Every line below that holds the string "VRAW" should be copied.

Dataset extract:
-=-=-

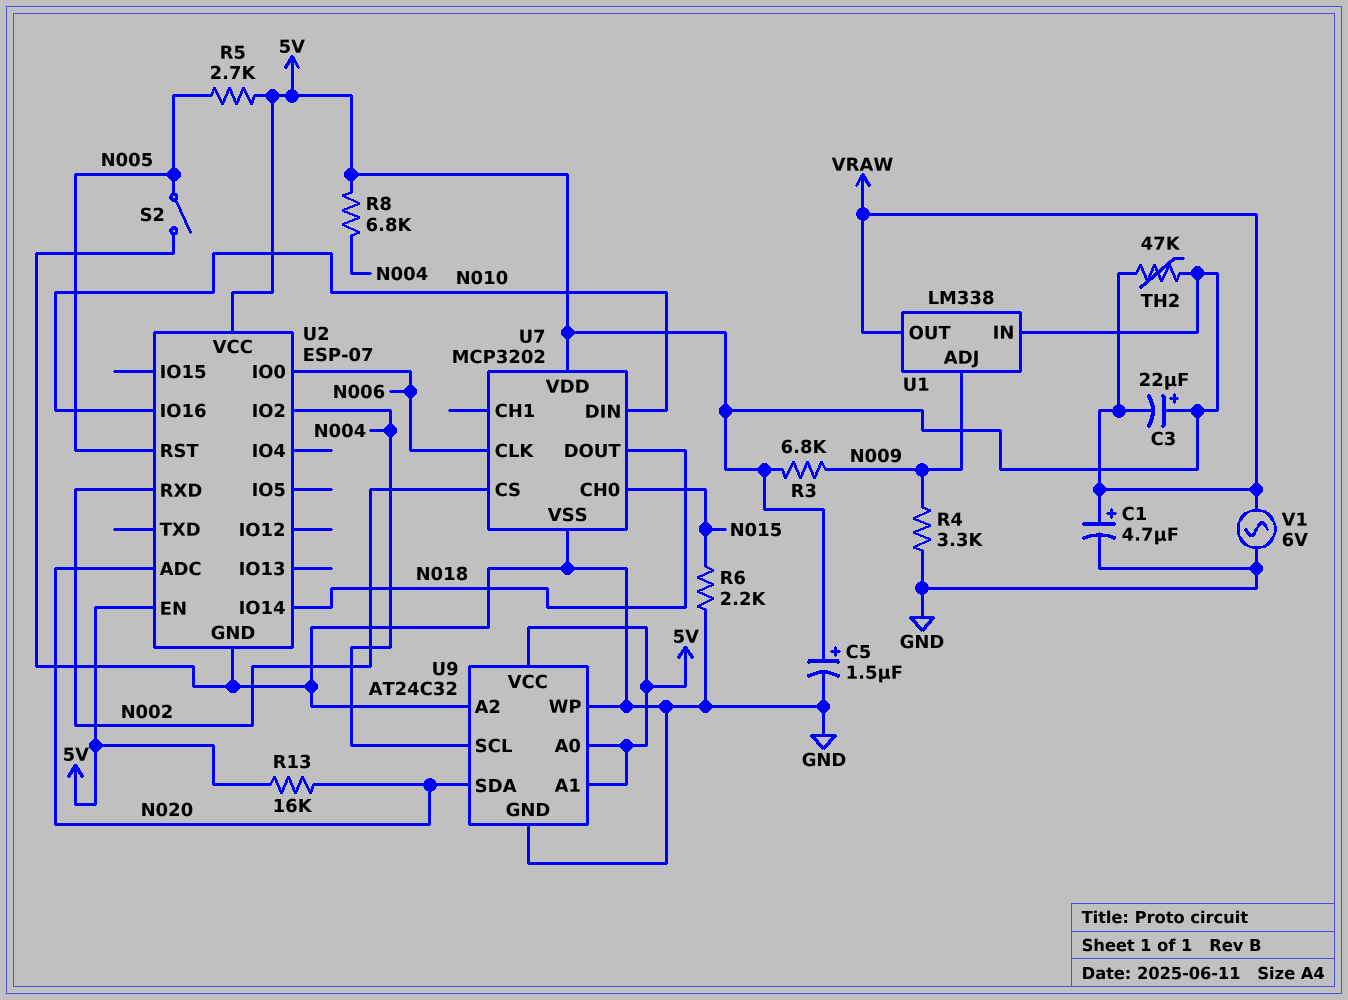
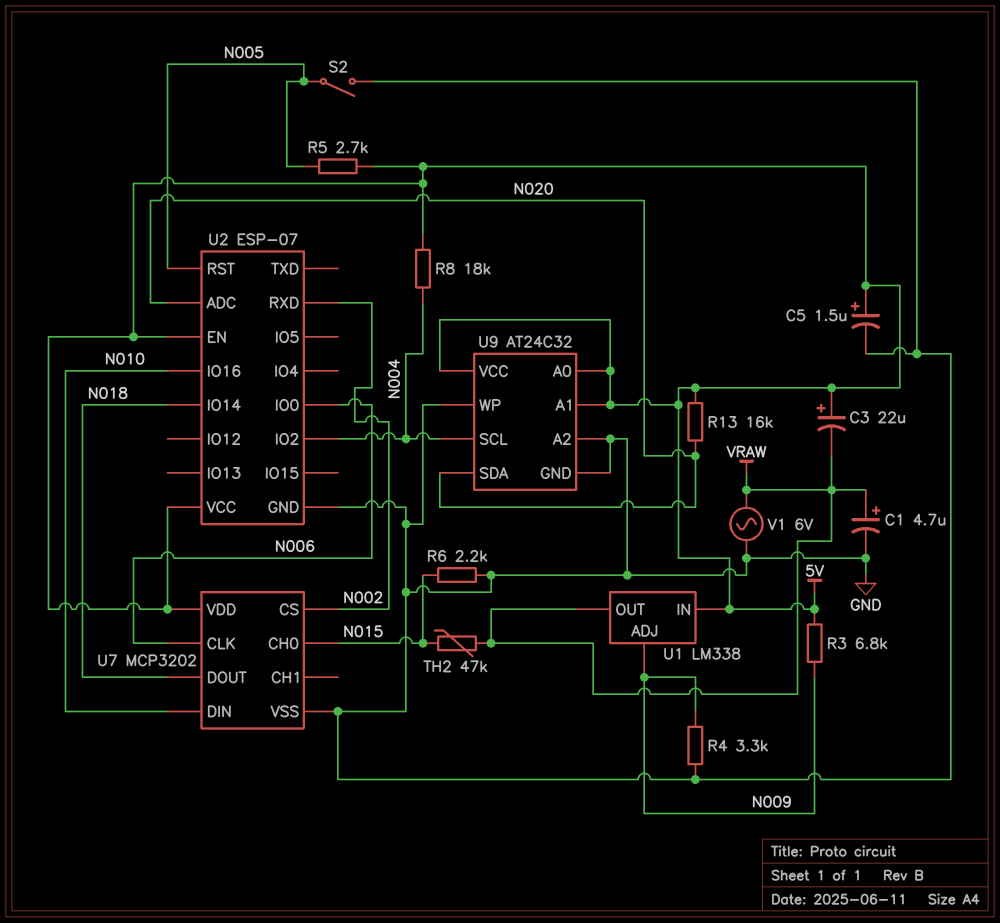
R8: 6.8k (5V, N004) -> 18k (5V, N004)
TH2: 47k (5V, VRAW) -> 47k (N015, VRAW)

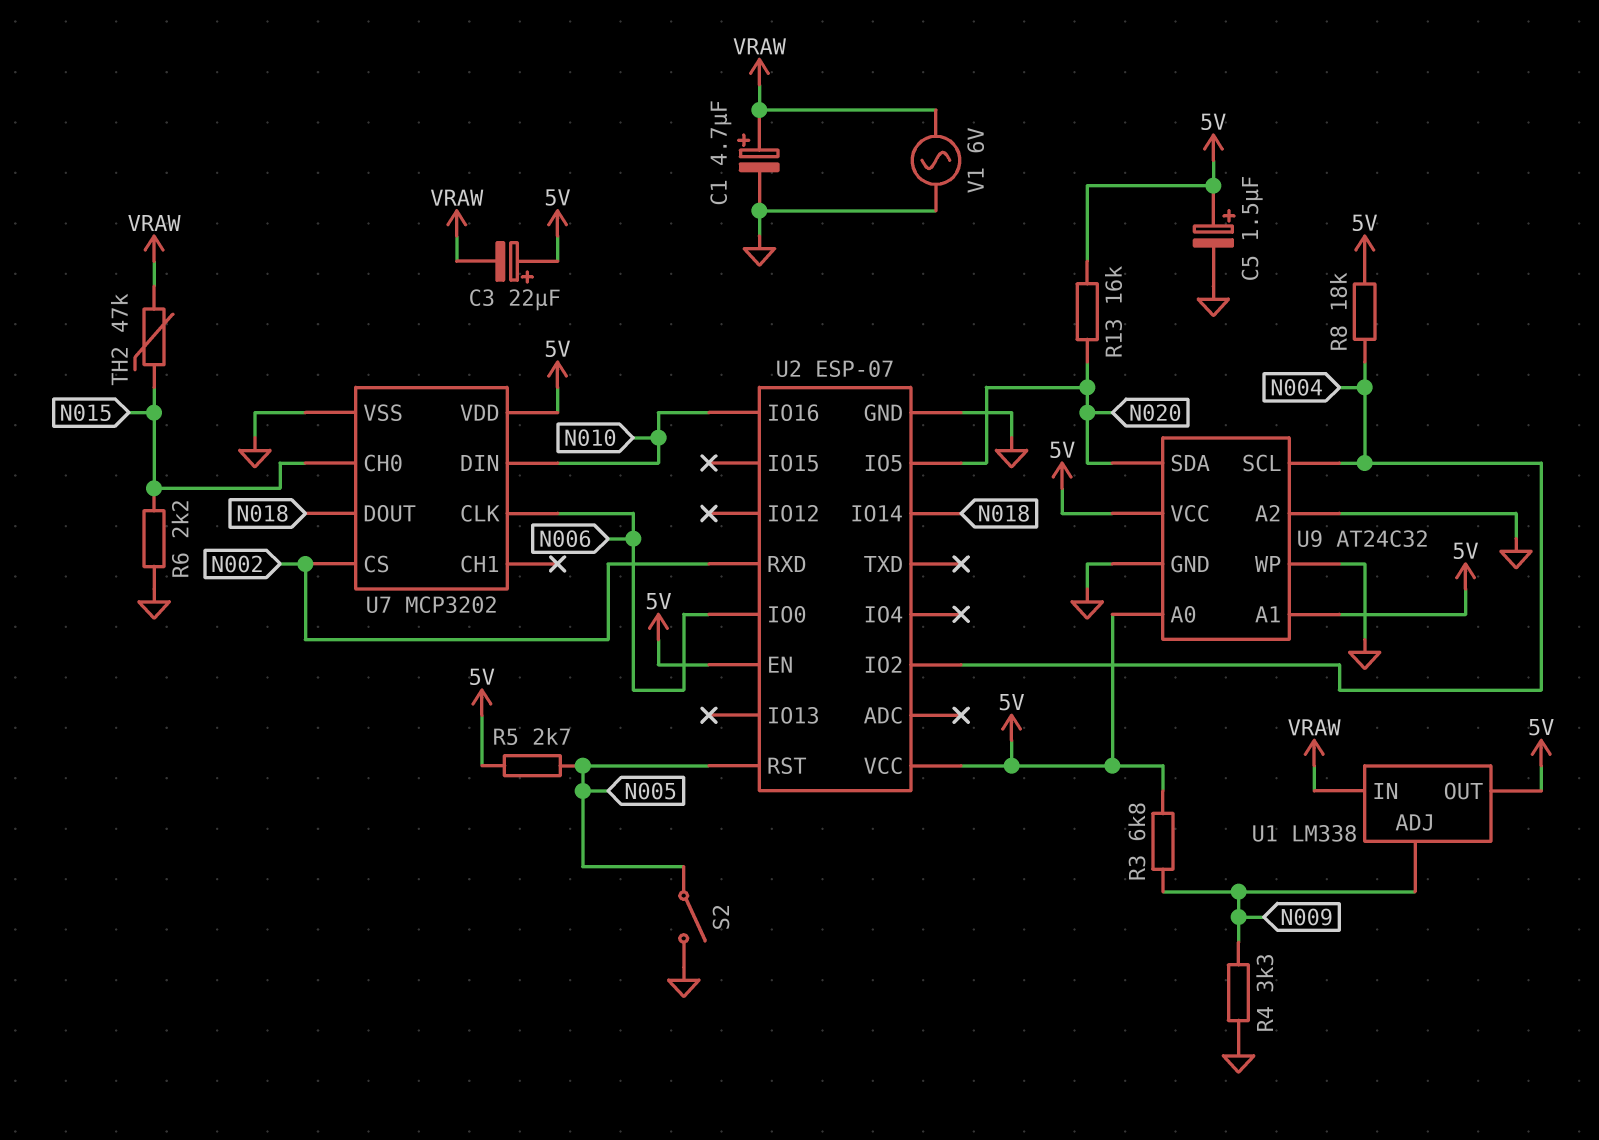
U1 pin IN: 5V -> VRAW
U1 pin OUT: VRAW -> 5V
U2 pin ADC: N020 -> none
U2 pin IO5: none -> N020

-=-=-

Answer space:
TH2: 47k (5V, VRAW) -> 47k (N015, VRAW)
U1 pin IN: 5V -> VRAW
U1 pin OUT: VRAW -> 5V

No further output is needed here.